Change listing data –

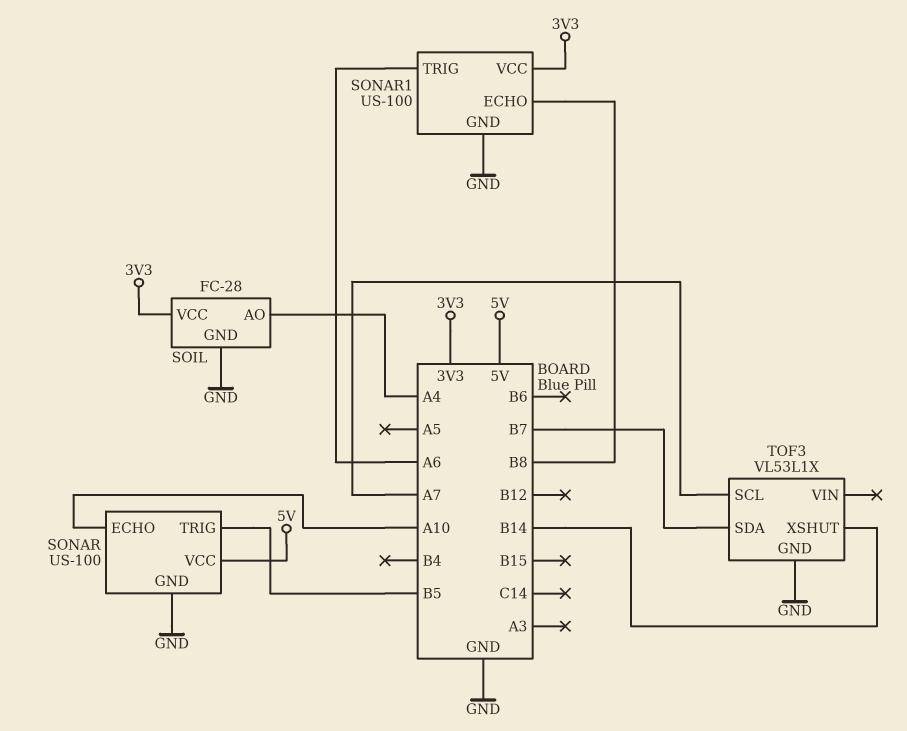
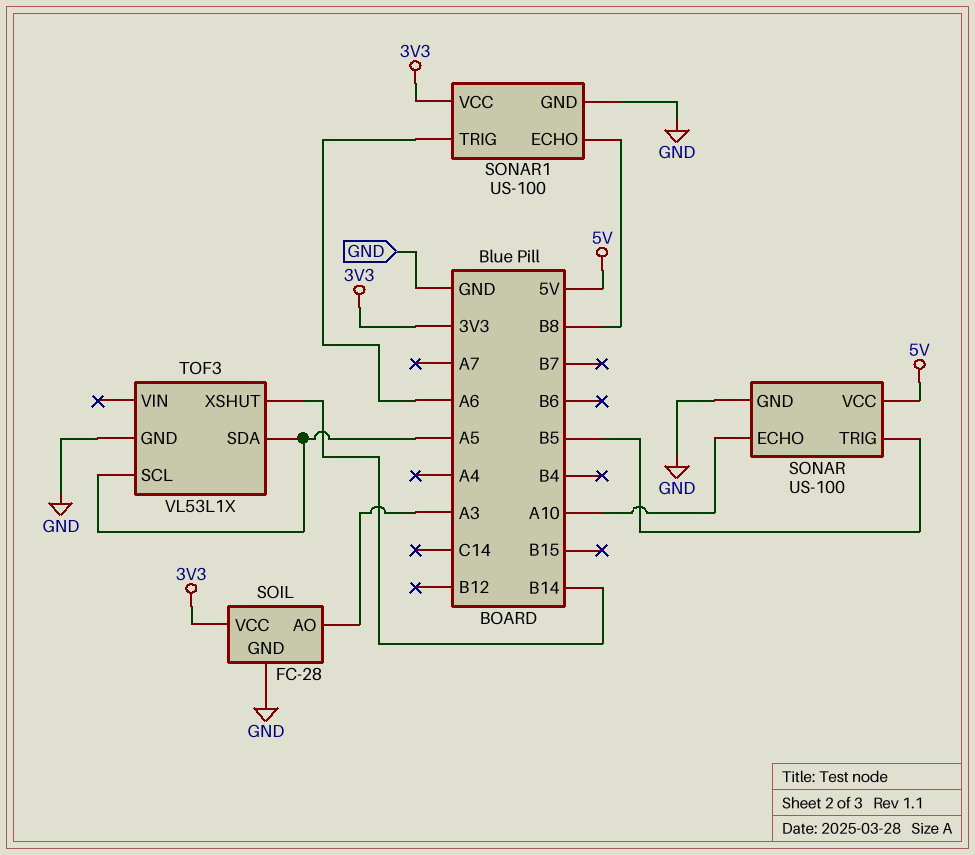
SOIL pin AO: A4 -> A3
TOF3 pin SCL: A7 -> A5
TOF3 pin SDA: B7 -> A5

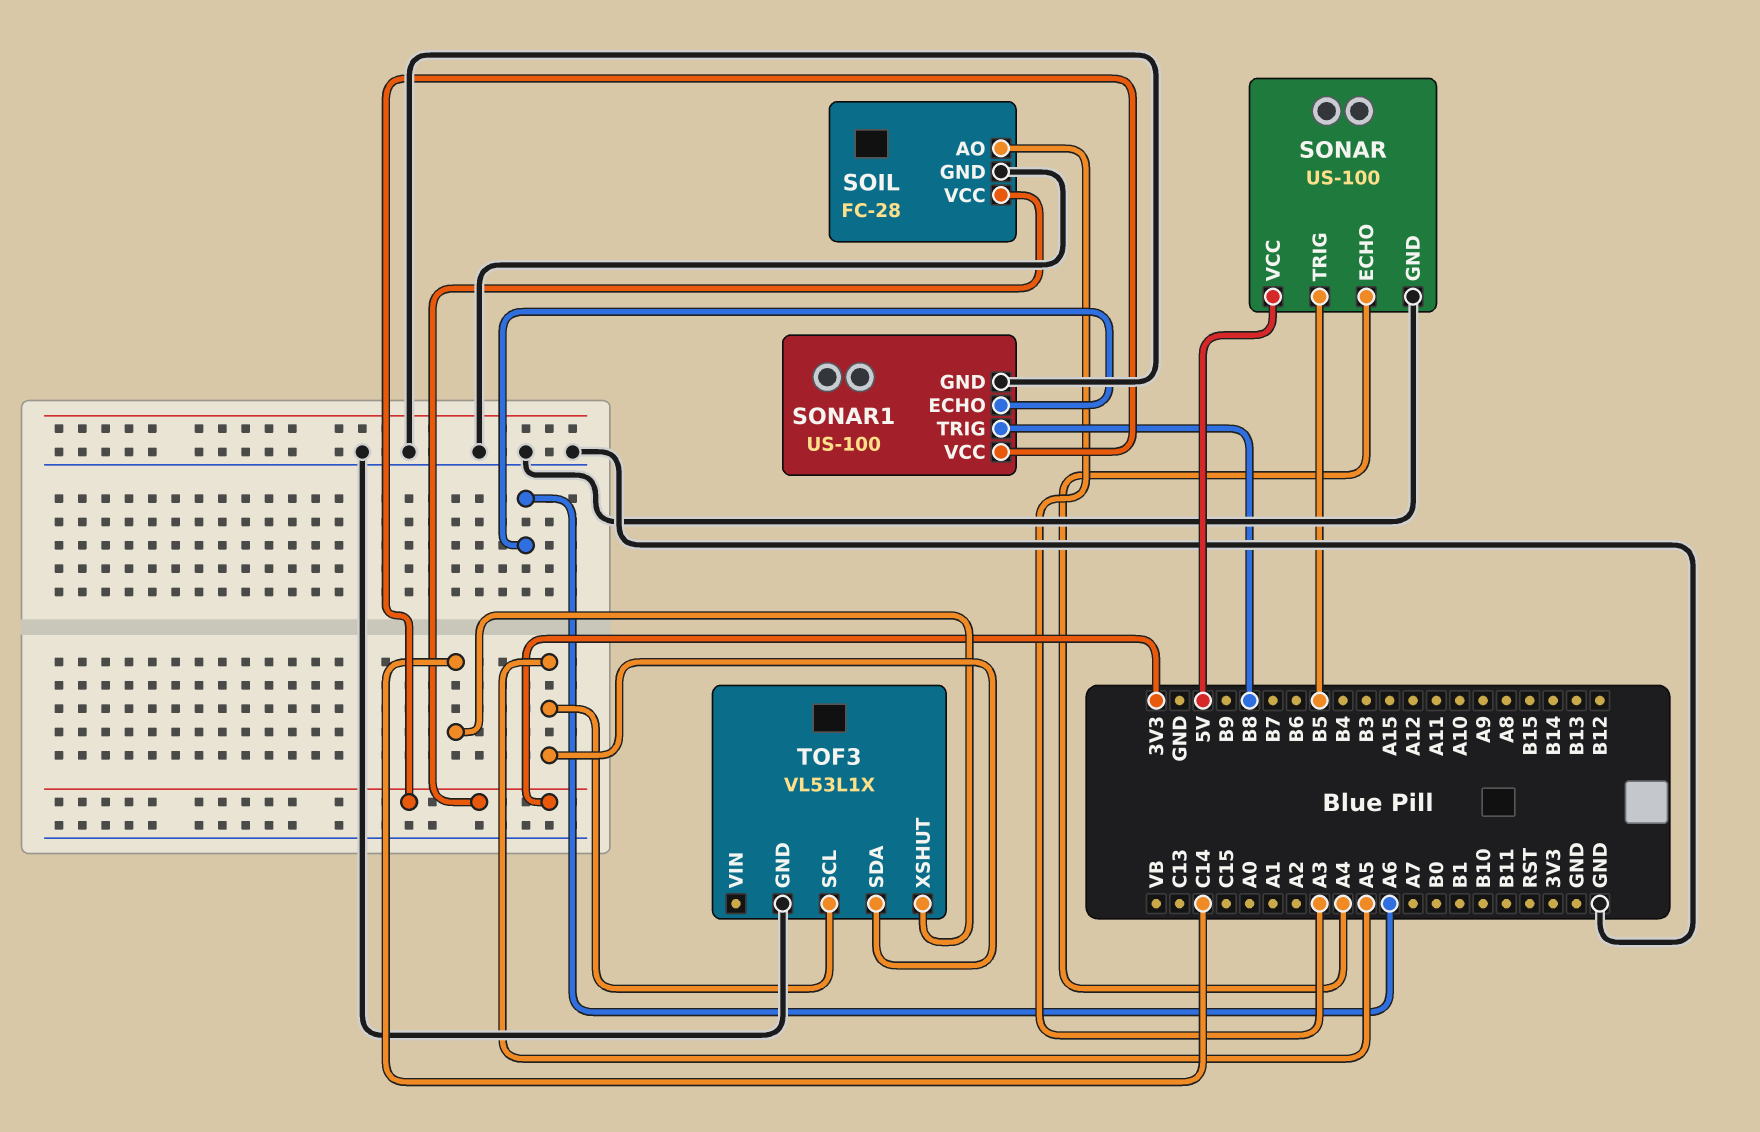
SONAR pin ECHO: A10 -> A4
SONAR1 pin ECHO: B8 -> A6
SONAR1 pin TRIG: A6 -> B8
TOF3 pin XSHUT: B14 -> C14

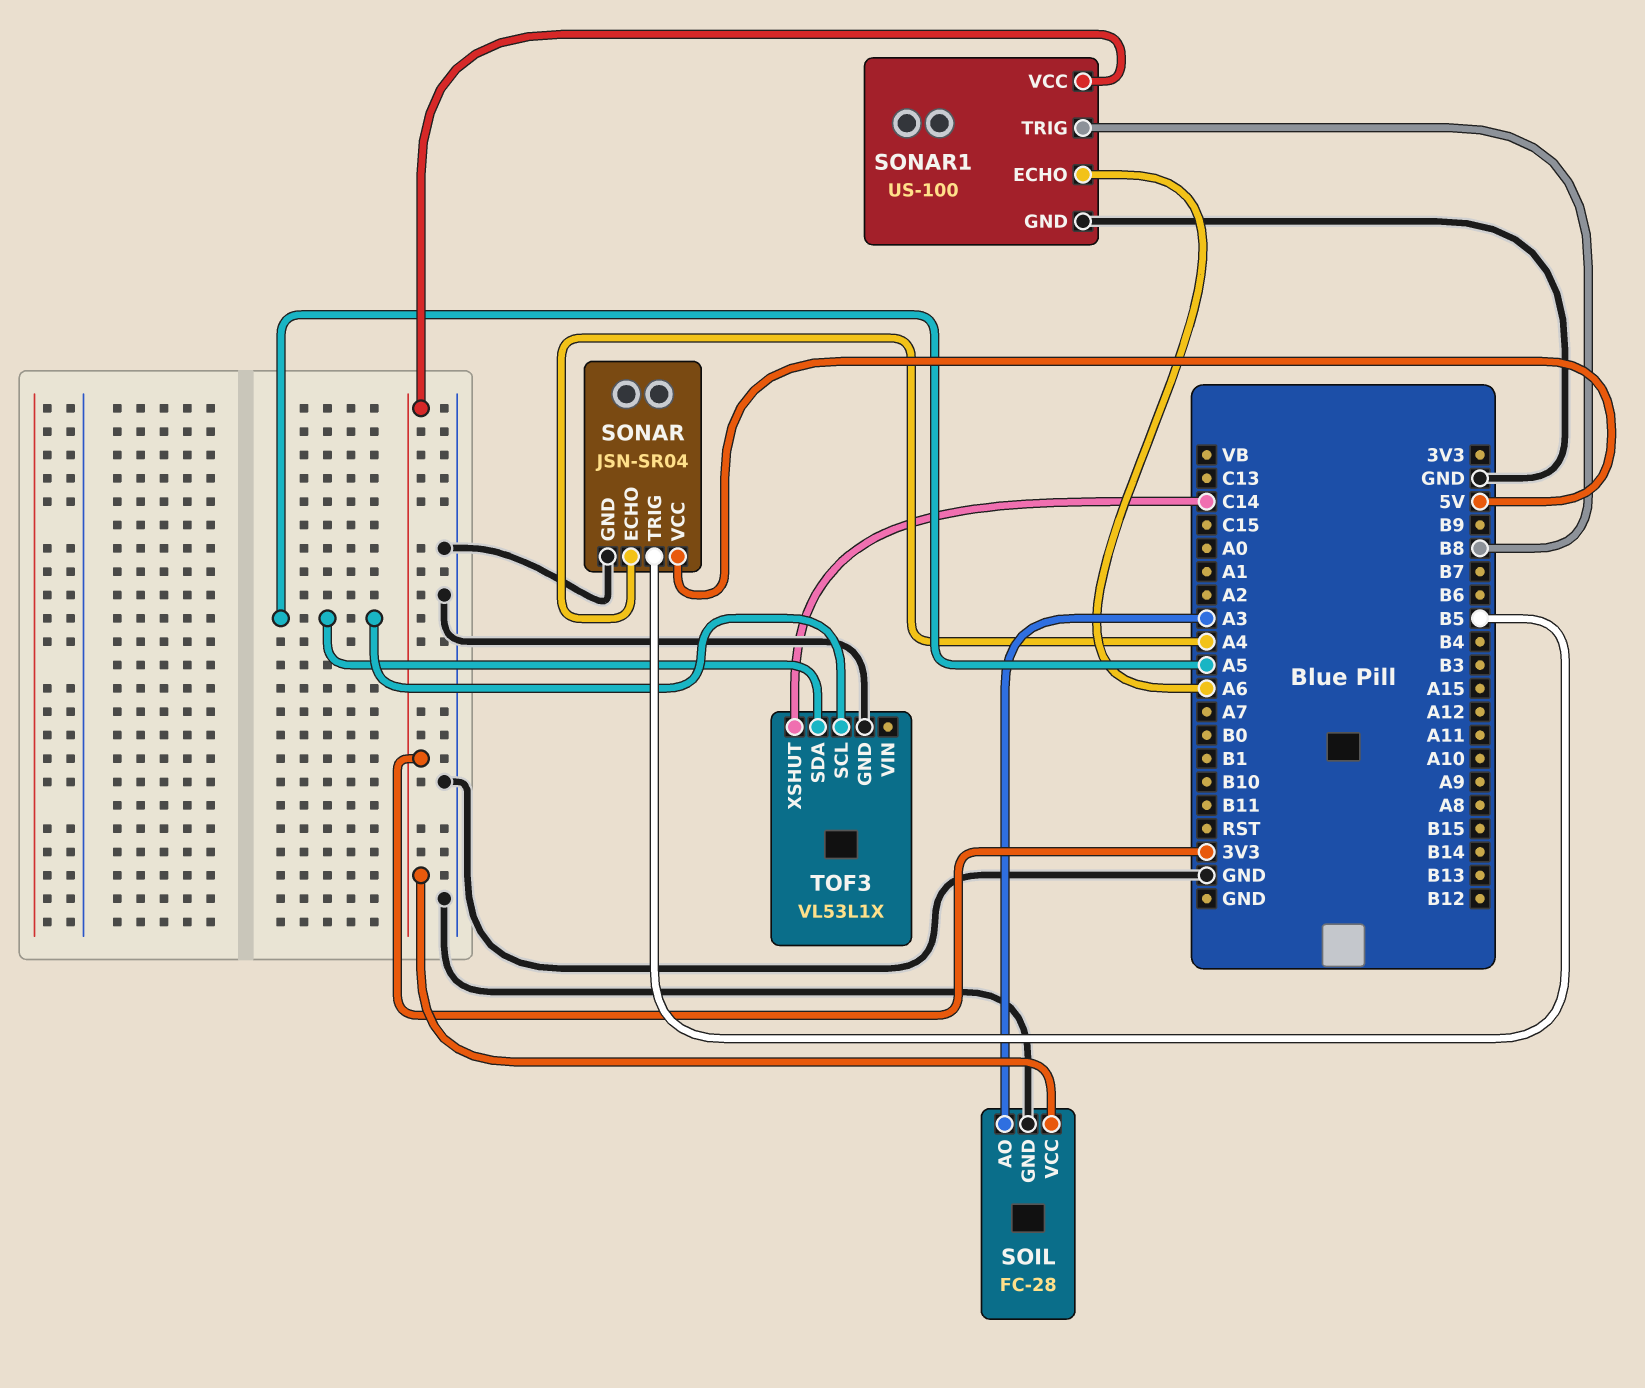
SONAR: US-100 -> JSN-SR04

Task item – Your reply should repeat the entries above exactly, leaving the pictures out.

Written response –
SOIL pin AO: A4 -> A3
TOF3 pin SCL: A7 -> A5
TOF3 pin SDA: B7 -> A5

SONAR pin ECHO: A10 -> A4
SONAR1 pin ECHO: B8 -> A6
SONAR1 pin TRIG: A6 -> B8
TOF3 pin XSHUT: B14 -> C14

SONAR: US-100 -> JSN-SR04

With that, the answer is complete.